*Directions*: The response should consist of every line below, restated exactly, with no pictures.
══════════════════════════════
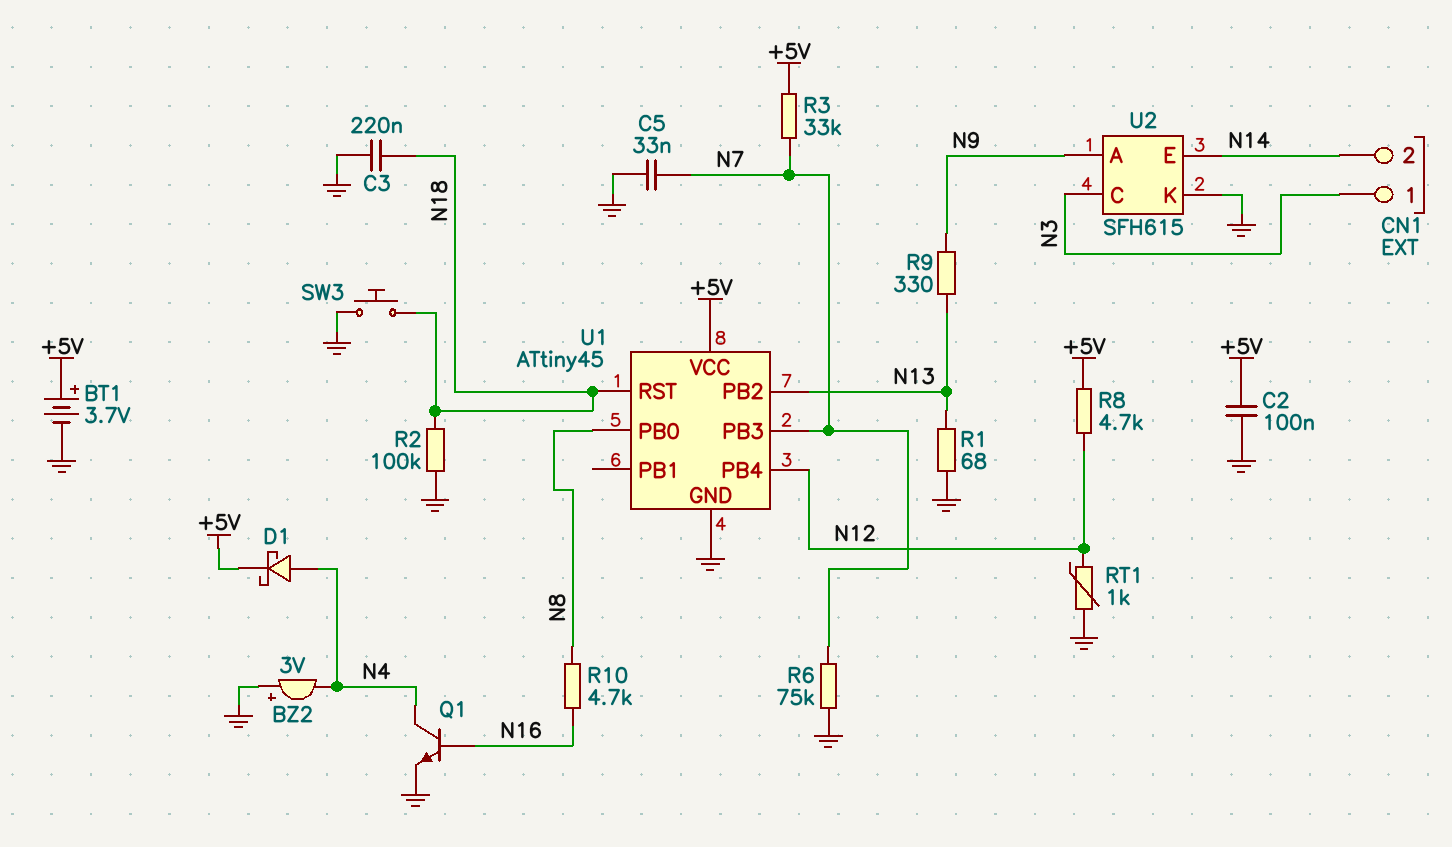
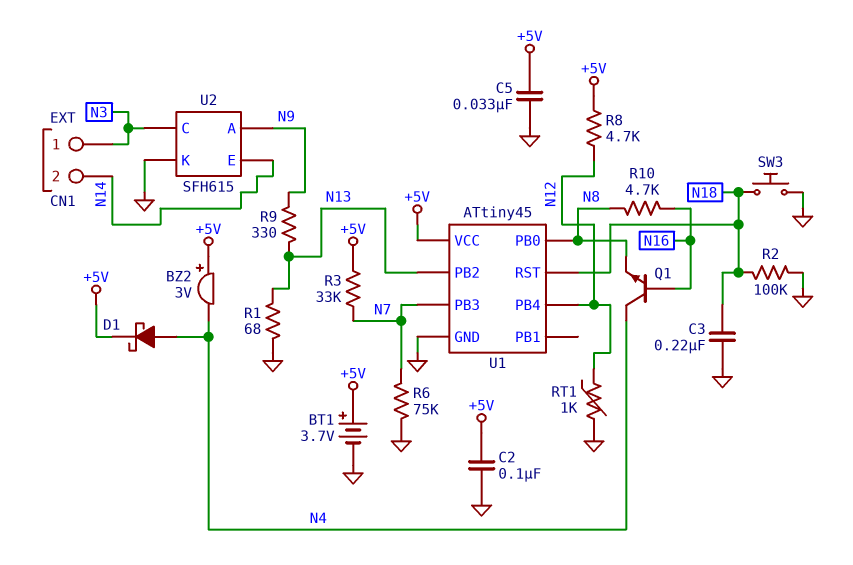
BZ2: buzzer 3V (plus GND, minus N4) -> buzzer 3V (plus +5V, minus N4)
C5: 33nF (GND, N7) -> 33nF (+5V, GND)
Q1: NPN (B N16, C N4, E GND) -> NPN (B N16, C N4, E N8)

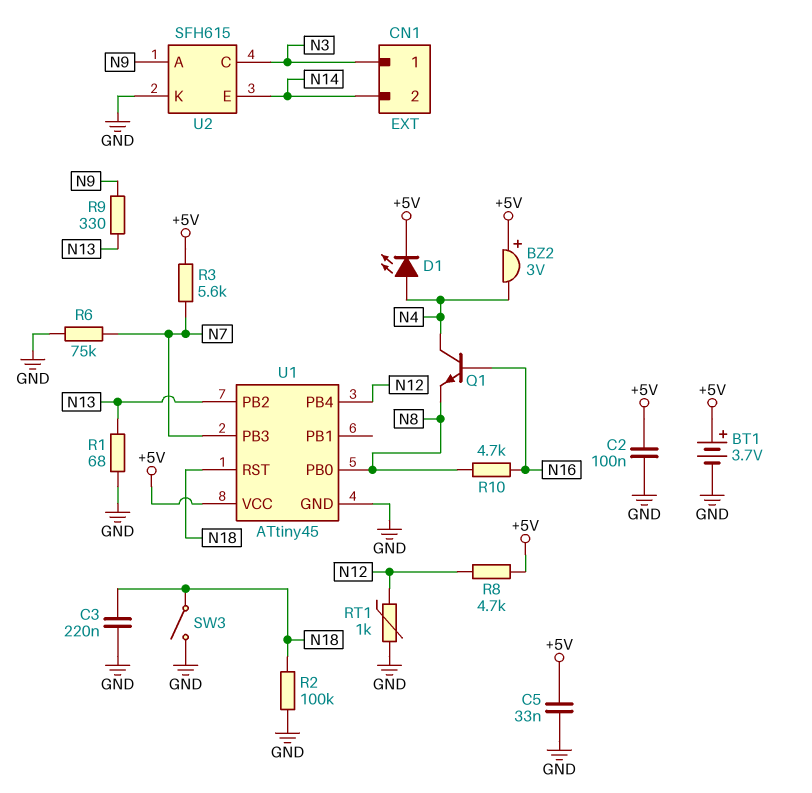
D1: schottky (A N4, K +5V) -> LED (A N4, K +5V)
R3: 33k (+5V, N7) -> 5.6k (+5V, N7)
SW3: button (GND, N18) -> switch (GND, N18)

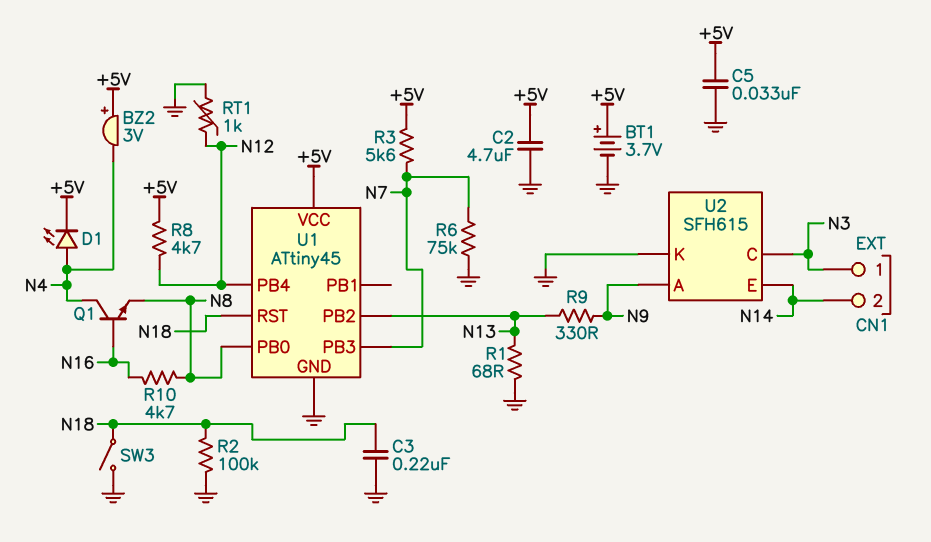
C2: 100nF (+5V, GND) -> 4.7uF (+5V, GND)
══════════════════════════════
*Problem solution*:
BZ2: buzzer 3V (plus GND, minus N4) -> buzzer 3V (plus +5V, minus N4)
C5: 33nF (GND, N7) -> 33nF (+5V, GND)
Q1: NPN (B N16, C N4, E GND) -> NPN (B N16, C N4, E N8)

D1: schottky (A N4, K +5V) -> LED (A N4, K +5V)
R3: 33k (+5V, N7) -> 5.6k (+5V, N7)
SW3: button (GND, N18) -> switch (GND, N18)

C2: 100nF (+5V, GND) -> 4.7uF (+5V, GND)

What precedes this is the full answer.